┌──
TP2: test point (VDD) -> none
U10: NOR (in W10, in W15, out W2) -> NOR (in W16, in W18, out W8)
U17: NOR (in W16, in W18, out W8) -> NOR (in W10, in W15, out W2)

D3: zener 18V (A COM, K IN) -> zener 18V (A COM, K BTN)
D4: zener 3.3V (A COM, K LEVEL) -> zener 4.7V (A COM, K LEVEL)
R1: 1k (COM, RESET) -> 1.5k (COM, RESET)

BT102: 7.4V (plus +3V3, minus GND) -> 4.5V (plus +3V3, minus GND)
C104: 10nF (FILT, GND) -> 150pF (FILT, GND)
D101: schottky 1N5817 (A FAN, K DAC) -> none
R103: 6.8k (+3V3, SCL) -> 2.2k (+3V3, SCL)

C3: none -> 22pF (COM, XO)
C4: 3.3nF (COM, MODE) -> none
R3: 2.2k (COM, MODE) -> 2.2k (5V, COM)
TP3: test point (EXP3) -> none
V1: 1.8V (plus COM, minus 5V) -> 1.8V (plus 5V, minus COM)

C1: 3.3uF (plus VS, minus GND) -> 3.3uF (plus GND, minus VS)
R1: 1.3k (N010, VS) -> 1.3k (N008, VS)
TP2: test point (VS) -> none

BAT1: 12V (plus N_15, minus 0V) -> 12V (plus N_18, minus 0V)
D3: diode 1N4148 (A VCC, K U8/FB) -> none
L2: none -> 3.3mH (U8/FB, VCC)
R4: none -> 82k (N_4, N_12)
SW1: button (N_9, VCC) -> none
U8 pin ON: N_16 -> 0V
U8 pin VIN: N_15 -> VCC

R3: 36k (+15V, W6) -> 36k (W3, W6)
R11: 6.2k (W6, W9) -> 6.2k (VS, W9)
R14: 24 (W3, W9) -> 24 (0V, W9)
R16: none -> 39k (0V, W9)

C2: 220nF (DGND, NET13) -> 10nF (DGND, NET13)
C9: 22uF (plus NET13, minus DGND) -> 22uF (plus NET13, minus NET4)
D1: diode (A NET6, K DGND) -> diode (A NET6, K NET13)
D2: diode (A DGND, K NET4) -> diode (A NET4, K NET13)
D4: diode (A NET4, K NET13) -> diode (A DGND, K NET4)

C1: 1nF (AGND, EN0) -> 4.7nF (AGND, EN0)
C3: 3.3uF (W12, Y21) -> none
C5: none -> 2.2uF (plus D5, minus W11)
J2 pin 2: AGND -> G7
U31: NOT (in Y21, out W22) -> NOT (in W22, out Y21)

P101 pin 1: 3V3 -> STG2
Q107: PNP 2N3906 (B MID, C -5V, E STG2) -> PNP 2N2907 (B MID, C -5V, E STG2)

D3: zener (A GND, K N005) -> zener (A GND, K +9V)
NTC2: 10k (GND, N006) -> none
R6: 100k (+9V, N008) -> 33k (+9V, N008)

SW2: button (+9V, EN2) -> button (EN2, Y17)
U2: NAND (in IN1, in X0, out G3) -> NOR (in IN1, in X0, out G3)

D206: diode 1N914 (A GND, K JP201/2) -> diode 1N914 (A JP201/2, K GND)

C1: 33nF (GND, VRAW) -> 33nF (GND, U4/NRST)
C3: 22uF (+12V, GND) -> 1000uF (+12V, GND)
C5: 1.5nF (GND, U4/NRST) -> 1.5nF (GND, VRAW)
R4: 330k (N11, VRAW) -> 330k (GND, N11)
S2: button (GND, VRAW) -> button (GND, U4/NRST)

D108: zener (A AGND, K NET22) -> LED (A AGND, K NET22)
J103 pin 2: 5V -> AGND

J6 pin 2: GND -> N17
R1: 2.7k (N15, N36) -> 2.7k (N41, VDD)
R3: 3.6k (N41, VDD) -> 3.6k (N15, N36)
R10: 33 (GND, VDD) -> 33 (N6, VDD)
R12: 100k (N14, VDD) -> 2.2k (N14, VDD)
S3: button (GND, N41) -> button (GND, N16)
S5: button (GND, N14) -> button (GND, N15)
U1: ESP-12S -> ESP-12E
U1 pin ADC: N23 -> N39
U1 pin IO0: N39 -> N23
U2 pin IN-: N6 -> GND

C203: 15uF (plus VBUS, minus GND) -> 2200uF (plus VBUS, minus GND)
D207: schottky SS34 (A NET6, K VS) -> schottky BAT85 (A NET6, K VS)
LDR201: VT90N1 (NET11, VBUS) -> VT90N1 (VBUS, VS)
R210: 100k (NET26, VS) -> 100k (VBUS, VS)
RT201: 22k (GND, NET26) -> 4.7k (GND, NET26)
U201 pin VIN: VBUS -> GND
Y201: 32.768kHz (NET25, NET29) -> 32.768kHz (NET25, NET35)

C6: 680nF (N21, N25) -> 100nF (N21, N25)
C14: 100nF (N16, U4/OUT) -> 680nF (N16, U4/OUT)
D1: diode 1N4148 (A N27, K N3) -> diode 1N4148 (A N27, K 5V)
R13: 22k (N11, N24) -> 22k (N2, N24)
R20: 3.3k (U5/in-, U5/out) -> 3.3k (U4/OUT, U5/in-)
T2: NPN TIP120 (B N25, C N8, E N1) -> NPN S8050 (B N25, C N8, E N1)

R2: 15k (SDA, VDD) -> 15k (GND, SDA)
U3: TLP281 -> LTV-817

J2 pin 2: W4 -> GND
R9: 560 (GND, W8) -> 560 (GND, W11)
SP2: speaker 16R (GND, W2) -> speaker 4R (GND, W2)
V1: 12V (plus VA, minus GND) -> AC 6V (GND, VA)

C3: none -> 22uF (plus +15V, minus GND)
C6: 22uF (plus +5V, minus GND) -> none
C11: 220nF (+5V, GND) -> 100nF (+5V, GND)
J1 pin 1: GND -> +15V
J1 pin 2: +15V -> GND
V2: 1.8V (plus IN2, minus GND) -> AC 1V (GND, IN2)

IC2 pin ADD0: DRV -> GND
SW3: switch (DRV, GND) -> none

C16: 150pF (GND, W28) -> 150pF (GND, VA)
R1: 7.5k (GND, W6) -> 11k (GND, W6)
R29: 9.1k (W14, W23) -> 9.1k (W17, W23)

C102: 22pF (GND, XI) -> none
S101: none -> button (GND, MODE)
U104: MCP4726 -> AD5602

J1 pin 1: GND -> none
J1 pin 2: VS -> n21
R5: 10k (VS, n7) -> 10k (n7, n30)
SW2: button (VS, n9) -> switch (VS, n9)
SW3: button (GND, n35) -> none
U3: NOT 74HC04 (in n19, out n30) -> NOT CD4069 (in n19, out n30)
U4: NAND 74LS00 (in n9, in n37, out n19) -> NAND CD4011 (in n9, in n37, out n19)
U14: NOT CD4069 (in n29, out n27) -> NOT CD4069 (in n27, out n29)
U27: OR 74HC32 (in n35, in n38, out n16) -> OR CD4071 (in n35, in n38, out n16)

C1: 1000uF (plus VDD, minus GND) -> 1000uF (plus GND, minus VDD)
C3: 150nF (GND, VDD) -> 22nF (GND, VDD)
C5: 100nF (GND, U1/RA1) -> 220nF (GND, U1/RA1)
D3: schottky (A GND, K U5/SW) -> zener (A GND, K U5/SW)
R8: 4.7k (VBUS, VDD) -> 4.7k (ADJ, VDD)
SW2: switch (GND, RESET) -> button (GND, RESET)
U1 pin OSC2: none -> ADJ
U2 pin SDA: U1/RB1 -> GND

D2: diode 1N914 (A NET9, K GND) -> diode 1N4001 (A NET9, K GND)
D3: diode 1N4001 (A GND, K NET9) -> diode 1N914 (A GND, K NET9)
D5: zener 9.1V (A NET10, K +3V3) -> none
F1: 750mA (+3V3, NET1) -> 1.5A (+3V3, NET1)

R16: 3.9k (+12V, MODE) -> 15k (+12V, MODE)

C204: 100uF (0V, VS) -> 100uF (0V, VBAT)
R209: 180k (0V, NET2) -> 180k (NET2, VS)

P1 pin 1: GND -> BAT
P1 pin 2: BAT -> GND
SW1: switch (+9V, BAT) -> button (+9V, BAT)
└──
*What you need to do:* The stretch of entries above that starts with the line containing "C1: 3.3uF (plus" and goes on through the line containing "C9: 22uF (plus" is to be transcribed exactly, and no other line is to be transcribed.

*Your response:*
C1: 3.3uF (plus VS, minus GND) -> 3.3uF (plus GND, minus VS)
R1: 1.3k (N010, VS) -> 1.3k (N008, VS)
TP2: test point (VS) -> none

BAT1: 12V (plus N_15, minus 0V) -> 12V (plus N_18, minus 0V)
D3: diode 1N4148 (A VCC, K U8/FB) -> none
L2: none -> 3.3mH (U8/FB, VCC)
R4: none -> 82k (N_4, N_12)
SW1: button (N_9, VCC) -> none
U8 pin ON: N_16 -> 0V
U8 pin VIN: N_15 -> VCC

R3: 36k (+15V, W6) -> 36k (W3, W6)
R11: 6.2k (W6, W9) -> 6.2k (VS, W9)
R14: 24 (W3, W9) -> 24 (0V, W9)
R16: none -> 39k (0V, W9)

C2: 220nF (DGND, NET13) -> 10nF (DGND, NET13)
C9: 22uF (plus NET13, minus DGND) -> 22uF (plus NET13, minus NET4)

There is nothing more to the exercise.